**Problem requirements:** Please output the following records exactly. Leave every image out.

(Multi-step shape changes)
◇ ◇ ◇ ◇ ◇ ◇ ◇
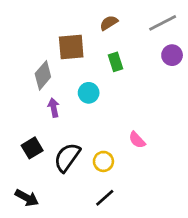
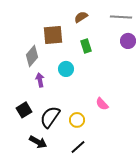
gray line: (163, 23) -> (121, 17), turned 30
black arrow: (27, 198) -> (38, 142), moved

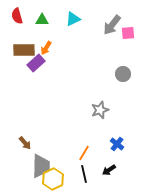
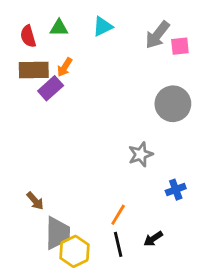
red semicircle: (17, 16) -> (28, 36), moved
gray circle: (123, 74) -> (173, 104), size x1.6
blue cross: (117, 144) -> (176, 190), moved, turned 32

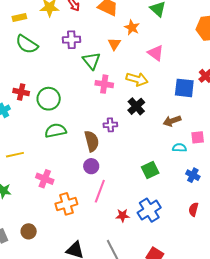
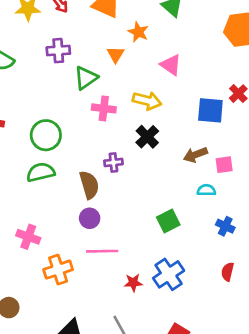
◇ ◇ ◇ ◇ ◇ ◇ ◇
**Solution below:**
gray line: (163, 23) -> (121, 17), turned 30
black arrow: (27, 198) -> (38, 142), moved

red semicircle: (17, 16) -> (28, 36), moved
gray circle: (123, 74) -> (173, 104), size x1.6
blue cross: (117, 144) -> (176, 190), moved, turned 32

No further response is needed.